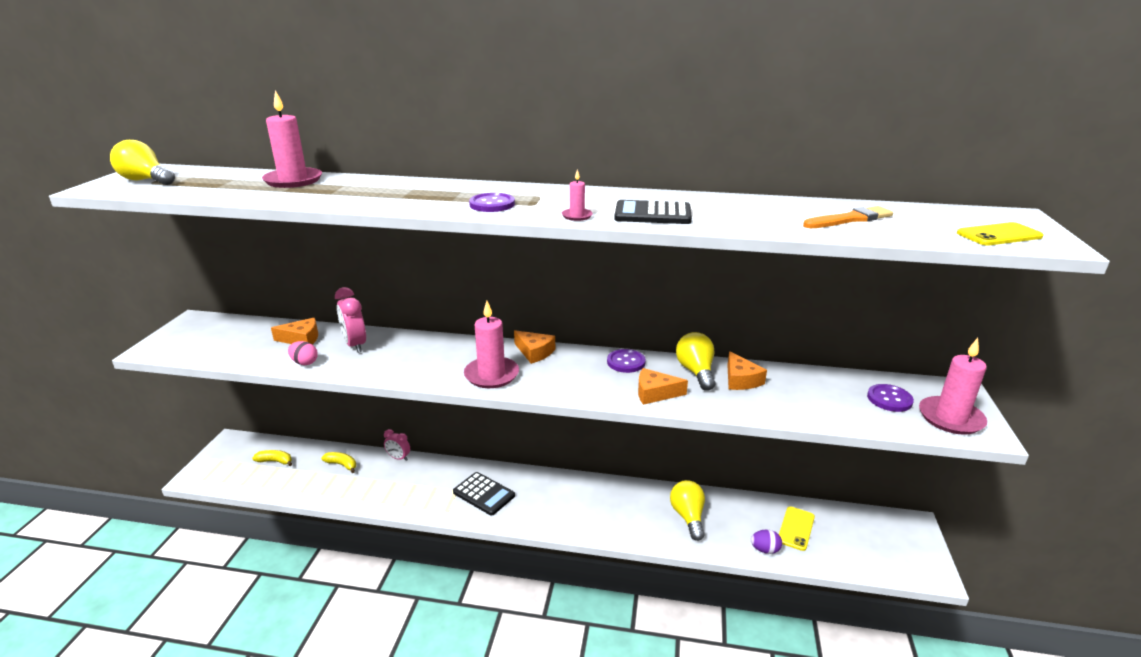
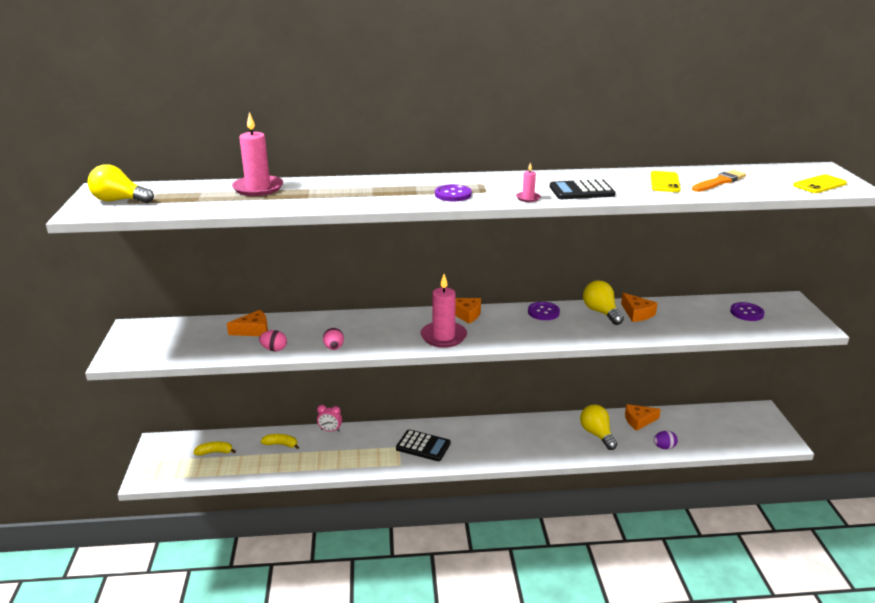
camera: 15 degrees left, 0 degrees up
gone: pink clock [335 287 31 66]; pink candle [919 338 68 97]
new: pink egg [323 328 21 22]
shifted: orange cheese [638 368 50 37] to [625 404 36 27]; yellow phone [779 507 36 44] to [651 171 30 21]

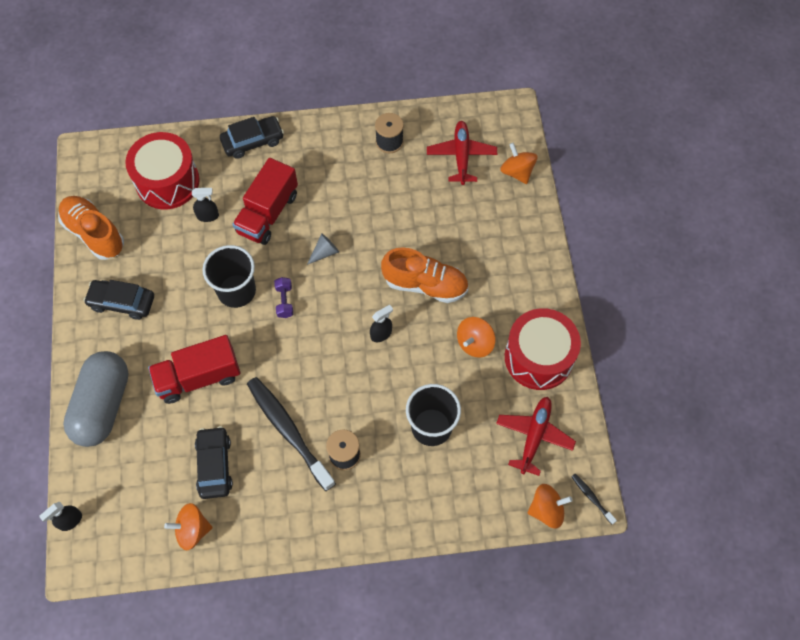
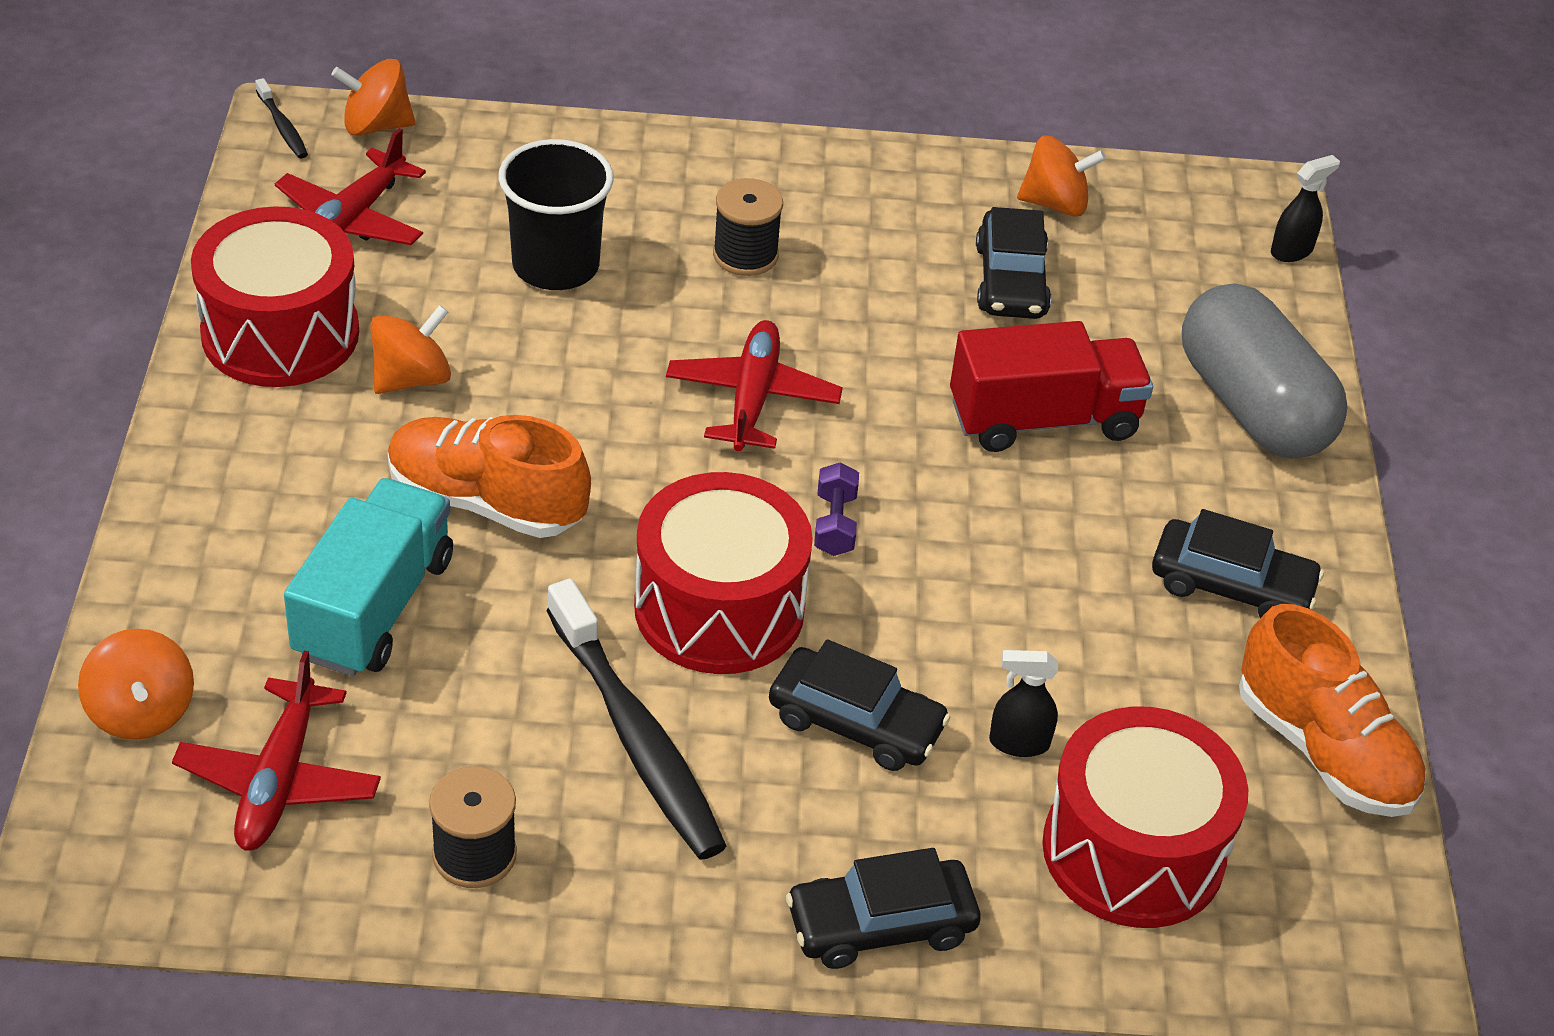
camera: 175 degrees left, 20 degrees down
gone: black cup [203 245 53 63]; black spray bottle [370 305 23 37]
new: turquoise truck [284 478 169 198]; red plane [666 320 177 131]
shifted: black toothbrush [247 377 89 114] to [546 579 180 281]
swapped: red truck [232 158 66 87] to black car [769 639 181 132]; grey cone [307 233 32 32] to red drum [634 472 179 202]
rotated: grey capsule [63 351 66 96] = [1182 283 166 175] 45 degrees counterclockwise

──────

→ AIM OF THE TASK:
Only the pictures are to be left out; print everything else in the listing exactly.

→ TASK SOLUTION:
camera: 15 degrees left, 0 degrees up
gone: pink clock [335 287 31 66]; pink candle [919 338 68 97]
new: pink egg [323 328 21 22]
shifted: orange cheese [638 368 50 37] to [625 404 36 27]; yellow phone [779 507 36 44] to [651 171 30 21]

camera: 175 degrees left, 20 degrees down
gone: black cup [203 245 53 63]; black spray bottle [370 305 23 37]
new: turquoise truck [284 478 169 198]; red plane [666 320 177 131]
shifted: black toothbrush [247 377 89 114] to [546 579 180 281]
swapped: red truck [232 158 66 87] to black car [769 639 181 132]; grey cone [307 233 32 32] to red drum [634 472 179 202]
rotated: grey capsule [63 351 66 96] = [1182 283 166 175] 45 degrees counterclockwise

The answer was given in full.